§ **DATA IN THIS EXERCISE**:
++++++

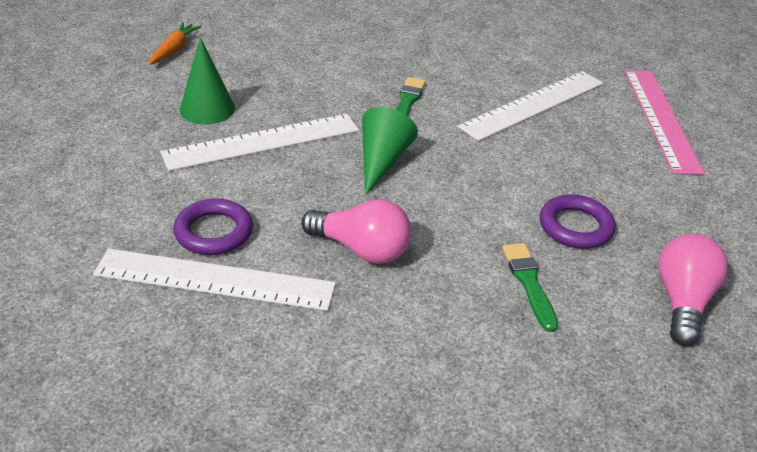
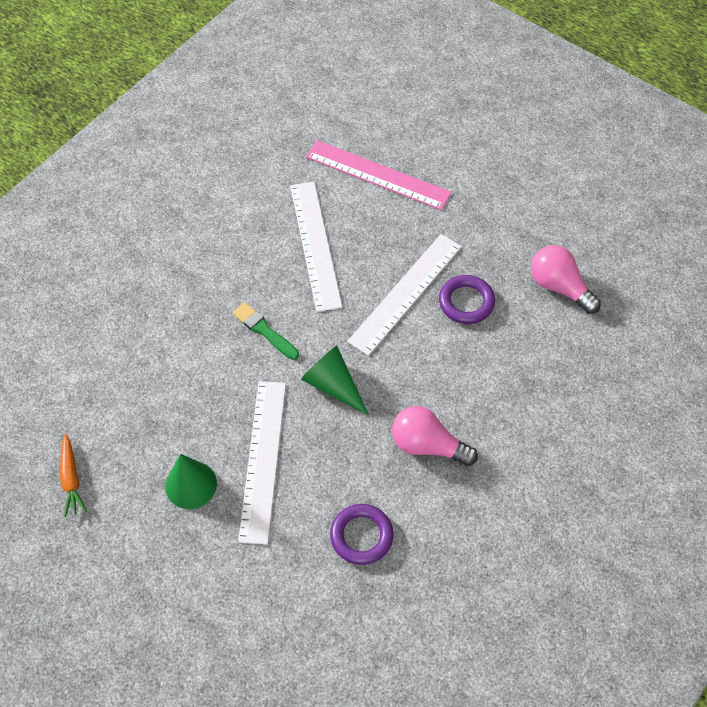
camera: 60 degrees left, 20 degrees up
(174, 49) = (71, 479): orange carrot -> orange carrot turned 150 degrees counterclockwise
(214, 280) = (415, 553): white ruler -> white ruler (406, 293)
(362, 249) = (427, 445): pink light bulb -> pink light bulb turned 120 degrees counterclockwise
(529, 283) = (505, 361): green brush -> none

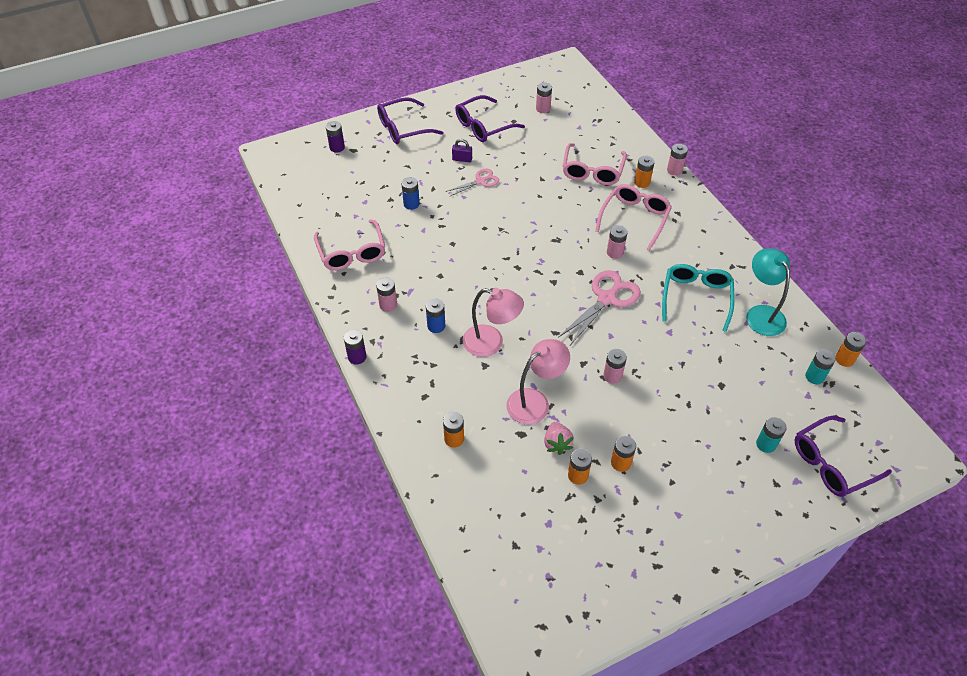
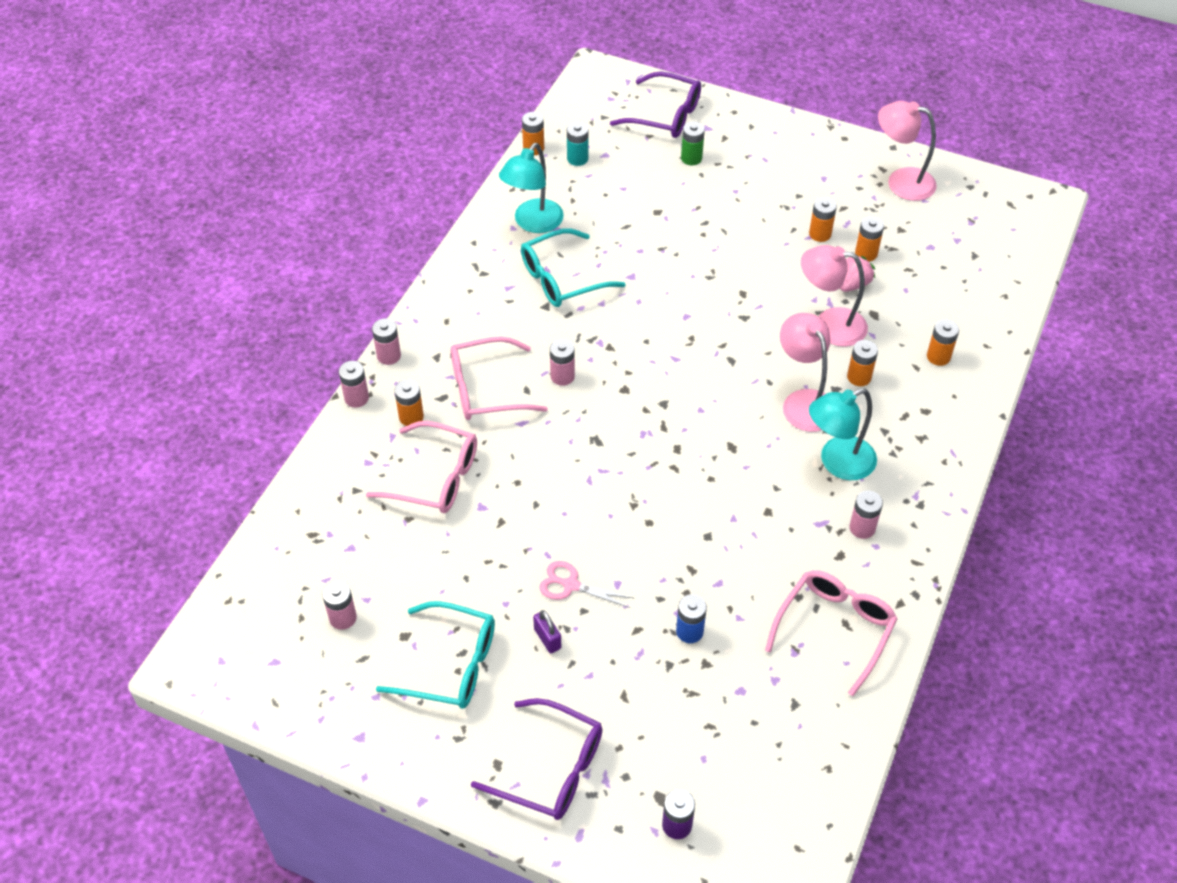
camera: 130 degrees left, 0 degrees up
(357, 357) = (954, 501): purple battery -> none
(436, 326) = (837, 463): blue battery -> turquoise lamp
(481, 383) = (859, 377): none -> orange battery
(483, 126) = (451, 665): purple glasses -> turquoise glasses
(592, 171) = (435, 478): pink glasses -> pink glasses turned 45 degrees clockwise
(607, 299) = (640, 345): pink scissors -> none
(612, 376) = (734, 288): pink battery -> pink battery (389, 356)
(632, 566) = (901, 181): none -> pink lamp
(766, 444) = (691, 158): turquoise battery -> green battery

++++++

§ **EXERCISE REQUIREMENTS**:
The expected output is the exact run of lines from the line with "(612, 376) = (734, 288): pink" through the last line of the material above.

§ **RESULT**:
(612, 376) = (734, 288): pink battery -> pink battery (389, 356)
(632, 566) = (901, 181): none -> pink lamp
(766, 444) = (691, 158): turquoise battery -> green battery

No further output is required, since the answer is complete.